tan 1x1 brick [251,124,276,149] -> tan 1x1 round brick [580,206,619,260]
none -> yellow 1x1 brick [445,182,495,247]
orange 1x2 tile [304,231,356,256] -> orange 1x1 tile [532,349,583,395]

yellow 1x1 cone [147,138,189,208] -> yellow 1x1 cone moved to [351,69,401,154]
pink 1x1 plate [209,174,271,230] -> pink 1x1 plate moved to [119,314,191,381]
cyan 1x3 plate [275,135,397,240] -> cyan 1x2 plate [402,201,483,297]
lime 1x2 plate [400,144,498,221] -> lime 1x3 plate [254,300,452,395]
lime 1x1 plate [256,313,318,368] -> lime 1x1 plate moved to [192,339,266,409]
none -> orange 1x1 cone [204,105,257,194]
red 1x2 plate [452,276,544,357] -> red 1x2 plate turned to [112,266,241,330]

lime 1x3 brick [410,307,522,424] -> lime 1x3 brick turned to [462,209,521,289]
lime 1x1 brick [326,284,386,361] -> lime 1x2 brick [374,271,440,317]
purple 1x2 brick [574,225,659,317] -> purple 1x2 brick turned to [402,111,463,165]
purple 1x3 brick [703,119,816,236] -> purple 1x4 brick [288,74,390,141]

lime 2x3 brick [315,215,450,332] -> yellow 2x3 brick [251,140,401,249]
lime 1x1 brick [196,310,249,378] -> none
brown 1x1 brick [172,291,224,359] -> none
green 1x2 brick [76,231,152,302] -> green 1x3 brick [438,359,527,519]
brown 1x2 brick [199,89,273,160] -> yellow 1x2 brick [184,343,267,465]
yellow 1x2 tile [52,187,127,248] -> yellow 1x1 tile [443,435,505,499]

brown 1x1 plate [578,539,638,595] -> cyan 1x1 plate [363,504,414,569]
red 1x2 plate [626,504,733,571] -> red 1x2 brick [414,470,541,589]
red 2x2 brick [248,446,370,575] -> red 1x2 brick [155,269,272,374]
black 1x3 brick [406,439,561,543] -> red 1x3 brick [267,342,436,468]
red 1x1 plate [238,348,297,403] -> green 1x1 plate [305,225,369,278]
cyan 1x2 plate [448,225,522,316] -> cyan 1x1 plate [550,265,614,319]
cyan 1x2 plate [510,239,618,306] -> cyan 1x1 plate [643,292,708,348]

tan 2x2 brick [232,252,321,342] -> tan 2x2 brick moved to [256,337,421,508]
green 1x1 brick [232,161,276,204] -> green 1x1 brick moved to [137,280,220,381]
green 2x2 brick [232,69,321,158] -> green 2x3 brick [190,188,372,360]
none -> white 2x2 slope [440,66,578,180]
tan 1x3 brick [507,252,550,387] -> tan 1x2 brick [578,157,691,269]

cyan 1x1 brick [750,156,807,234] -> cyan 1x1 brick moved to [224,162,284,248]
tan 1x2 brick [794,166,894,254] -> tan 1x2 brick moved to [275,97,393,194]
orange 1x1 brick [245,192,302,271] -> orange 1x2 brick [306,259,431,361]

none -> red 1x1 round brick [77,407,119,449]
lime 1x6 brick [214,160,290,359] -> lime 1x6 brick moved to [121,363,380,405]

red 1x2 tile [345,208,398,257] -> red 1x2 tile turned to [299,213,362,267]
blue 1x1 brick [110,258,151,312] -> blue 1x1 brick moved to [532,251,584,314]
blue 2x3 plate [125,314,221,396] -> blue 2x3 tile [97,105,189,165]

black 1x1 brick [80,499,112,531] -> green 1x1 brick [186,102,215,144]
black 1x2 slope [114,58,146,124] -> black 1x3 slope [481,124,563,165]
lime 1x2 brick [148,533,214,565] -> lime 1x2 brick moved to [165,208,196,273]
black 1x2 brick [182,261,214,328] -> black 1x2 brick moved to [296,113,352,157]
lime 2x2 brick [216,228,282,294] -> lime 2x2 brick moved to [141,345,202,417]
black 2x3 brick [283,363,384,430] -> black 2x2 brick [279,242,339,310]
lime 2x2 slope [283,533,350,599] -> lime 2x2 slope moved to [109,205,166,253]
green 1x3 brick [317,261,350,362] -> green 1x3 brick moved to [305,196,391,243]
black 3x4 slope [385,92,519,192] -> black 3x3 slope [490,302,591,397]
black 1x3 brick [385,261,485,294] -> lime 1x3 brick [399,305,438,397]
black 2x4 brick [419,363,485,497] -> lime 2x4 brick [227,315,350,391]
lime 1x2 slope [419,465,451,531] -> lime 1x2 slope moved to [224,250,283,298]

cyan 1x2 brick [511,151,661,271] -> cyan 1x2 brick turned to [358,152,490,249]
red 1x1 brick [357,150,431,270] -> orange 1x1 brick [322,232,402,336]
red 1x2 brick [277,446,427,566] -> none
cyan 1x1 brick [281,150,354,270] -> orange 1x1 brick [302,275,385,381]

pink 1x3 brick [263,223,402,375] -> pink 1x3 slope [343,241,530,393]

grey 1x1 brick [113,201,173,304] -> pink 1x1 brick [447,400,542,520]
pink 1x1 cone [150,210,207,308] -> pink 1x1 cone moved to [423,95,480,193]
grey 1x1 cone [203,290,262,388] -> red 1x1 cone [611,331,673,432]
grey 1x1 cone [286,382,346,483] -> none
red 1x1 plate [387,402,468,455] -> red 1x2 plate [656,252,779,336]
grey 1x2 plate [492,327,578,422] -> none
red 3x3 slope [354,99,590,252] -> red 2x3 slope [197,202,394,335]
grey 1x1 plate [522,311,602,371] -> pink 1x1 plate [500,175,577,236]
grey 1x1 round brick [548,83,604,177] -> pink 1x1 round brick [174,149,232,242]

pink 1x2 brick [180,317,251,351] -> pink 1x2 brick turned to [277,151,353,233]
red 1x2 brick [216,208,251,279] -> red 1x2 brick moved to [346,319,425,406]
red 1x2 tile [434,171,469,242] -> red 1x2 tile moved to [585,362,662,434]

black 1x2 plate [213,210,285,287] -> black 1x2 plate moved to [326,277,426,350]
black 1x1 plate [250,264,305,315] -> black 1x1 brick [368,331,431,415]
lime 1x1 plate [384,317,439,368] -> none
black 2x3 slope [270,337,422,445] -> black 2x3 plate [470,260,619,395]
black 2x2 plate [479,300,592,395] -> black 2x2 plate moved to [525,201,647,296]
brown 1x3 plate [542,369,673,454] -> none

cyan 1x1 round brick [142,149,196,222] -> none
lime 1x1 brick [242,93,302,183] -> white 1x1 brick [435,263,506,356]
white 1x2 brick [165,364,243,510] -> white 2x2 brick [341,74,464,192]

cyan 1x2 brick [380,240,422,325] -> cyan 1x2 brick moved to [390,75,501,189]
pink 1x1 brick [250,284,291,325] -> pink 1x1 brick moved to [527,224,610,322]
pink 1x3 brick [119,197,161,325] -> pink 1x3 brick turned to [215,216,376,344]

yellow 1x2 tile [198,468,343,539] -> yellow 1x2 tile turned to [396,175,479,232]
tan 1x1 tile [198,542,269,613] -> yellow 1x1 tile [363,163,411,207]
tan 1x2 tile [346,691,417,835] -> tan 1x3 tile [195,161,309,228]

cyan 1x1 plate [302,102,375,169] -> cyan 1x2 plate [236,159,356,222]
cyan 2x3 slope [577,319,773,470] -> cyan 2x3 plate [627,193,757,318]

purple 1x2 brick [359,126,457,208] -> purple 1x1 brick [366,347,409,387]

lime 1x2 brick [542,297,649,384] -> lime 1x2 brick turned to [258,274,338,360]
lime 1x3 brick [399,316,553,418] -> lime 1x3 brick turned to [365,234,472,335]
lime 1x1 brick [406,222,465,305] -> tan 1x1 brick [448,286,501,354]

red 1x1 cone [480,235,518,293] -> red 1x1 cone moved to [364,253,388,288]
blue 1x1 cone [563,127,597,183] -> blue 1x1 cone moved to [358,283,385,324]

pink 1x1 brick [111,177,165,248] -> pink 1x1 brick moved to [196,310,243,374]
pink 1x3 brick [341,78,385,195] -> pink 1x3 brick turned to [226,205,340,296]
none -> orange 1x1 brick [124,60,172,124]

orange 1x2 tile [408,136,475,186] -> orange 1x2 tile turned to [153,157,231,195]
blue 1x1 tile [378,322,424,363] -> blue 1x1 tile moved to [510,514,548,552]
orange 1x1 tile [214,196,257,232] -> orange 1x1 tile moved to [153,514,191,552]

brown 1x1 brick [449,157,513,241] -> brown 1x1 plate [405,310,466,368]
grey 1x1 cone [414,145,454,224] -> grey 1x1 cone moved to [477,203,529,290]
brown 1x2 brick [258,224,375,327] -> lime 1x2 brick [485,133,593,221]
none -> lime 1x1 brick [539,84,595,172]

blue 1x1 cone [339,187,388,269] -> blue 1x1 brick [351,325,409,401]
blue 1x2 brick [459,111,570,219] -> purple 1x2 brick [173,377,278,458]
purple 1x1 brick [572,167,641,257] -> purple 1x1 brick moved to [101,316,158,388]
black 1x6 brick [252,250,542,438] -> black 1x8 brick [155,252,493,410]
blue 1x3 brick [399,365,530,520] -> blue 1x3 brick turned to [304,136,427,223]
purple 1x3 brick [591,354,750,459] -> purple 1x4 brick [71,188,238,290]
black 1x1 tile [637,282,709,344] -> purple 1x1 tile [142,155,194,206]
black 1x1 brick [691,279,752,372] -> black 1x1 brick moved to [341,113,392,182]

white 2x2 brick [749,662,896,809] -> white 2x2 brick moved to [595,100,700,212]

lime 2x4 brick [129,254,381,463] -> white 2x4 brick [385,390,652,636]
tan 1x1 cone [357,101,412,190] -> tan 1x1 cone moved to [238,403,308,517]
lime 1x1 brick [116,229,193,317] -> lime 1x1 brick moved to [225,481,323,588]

·····

About this exercise:
In your reply, restate exactly the lines from the start of the records above through the line holding "pink 1x1 plate [209,174,271,230]", including both, and nothing else.

Reply:
tan 1x1 brick [251,124,276,149] -> tan 1x1 round brick [580,206,619,260]
none -> yellow 1x1 brick [445,182,495,247]
orange 1x2 tile [304,231,356,256] -> orange 1x1 tile [532,349,583,395]

yellow 1x1 cone [147,138,189,208] -> yellow 1x1 cone moved to [351,69,401,154]
pink 1x1 plate [209,174,271,230] -> pink 1x1 plate moved to [119,314,191,381]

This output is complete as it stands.